Write out the whole listing exactly; no images belong in it.
● ● ● ● ● ● ●
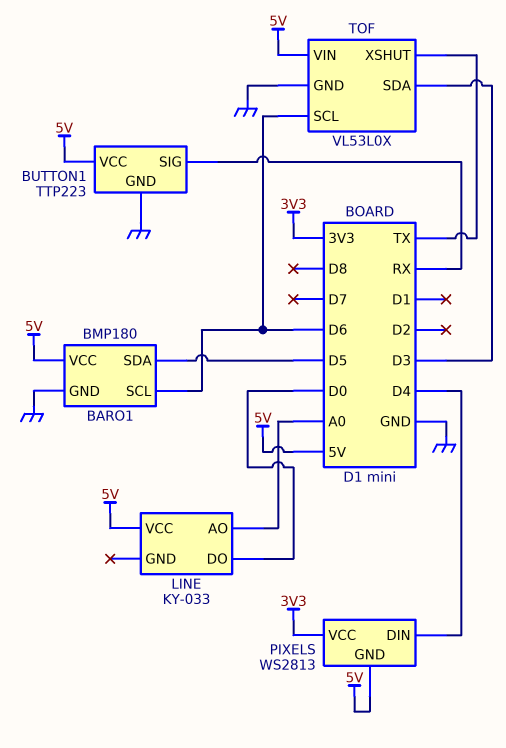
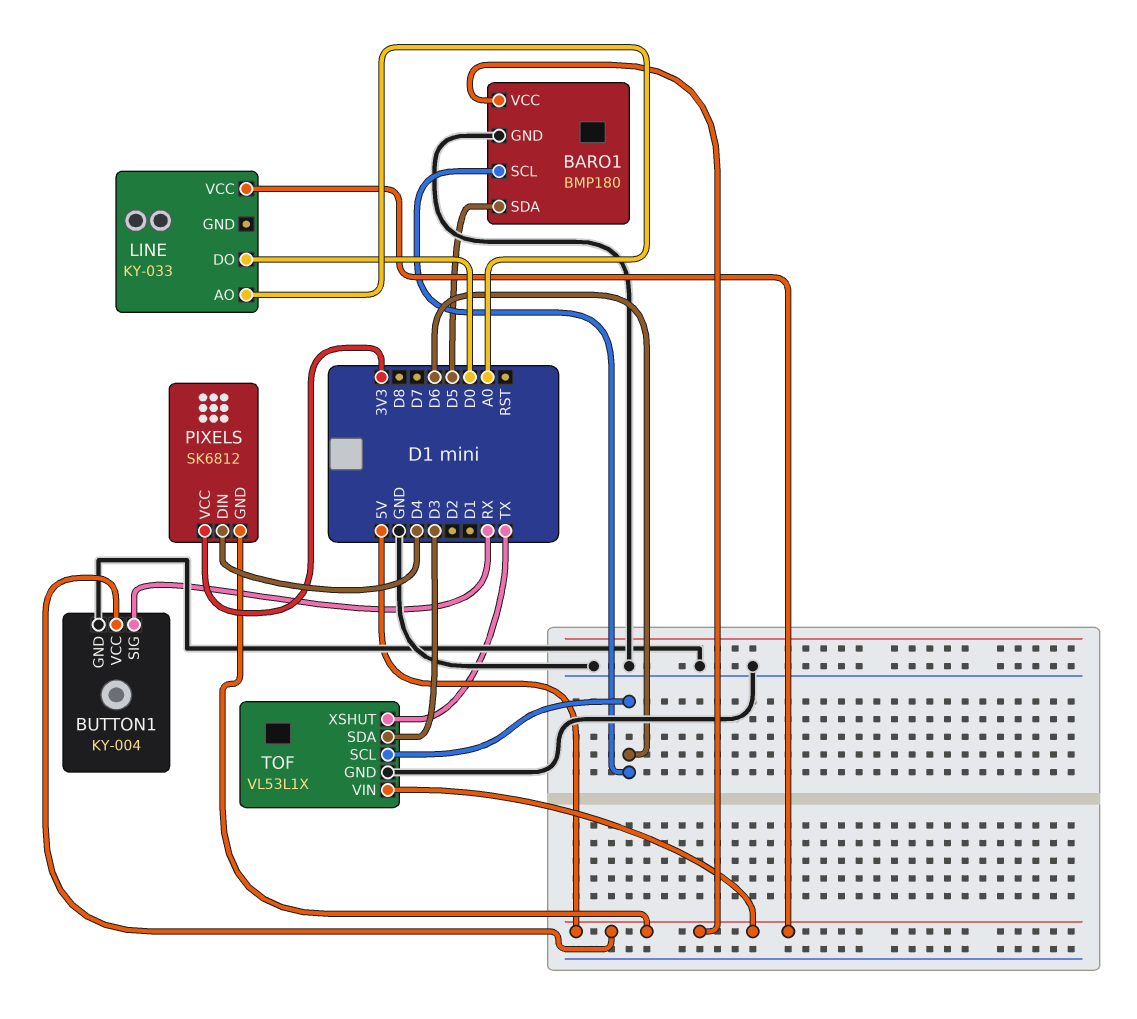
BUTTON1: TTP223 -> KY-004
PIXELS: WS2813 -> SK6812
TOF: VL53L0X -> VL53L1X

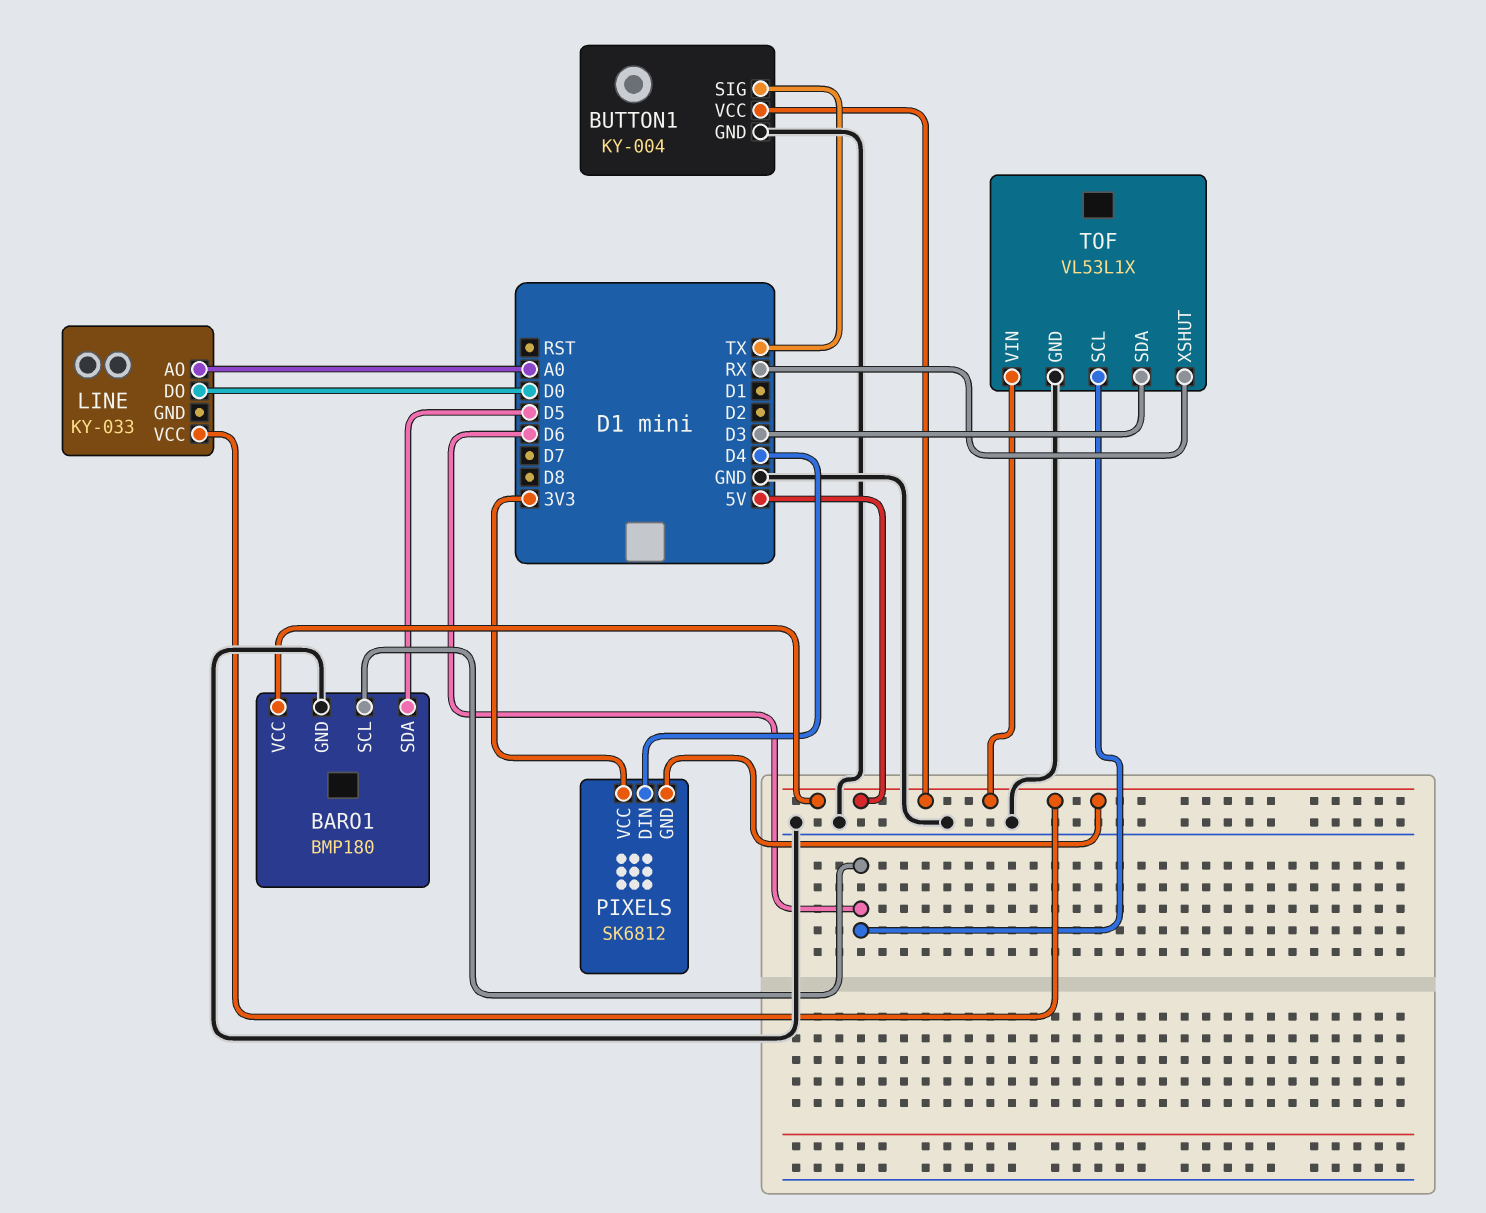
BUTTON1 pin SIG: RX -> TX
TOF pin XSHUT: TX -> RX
● ● ● ● ● ● ●
▶ Result for this task:
BUTTON1: TTP223 -> KY-004
PIXELS: WS2813 -> SK6812
TOF: VL53L0X -> VL53L1X

BUTTON1 pin SIG: RX -> TX
TOF pin XSHUT: TX -> RX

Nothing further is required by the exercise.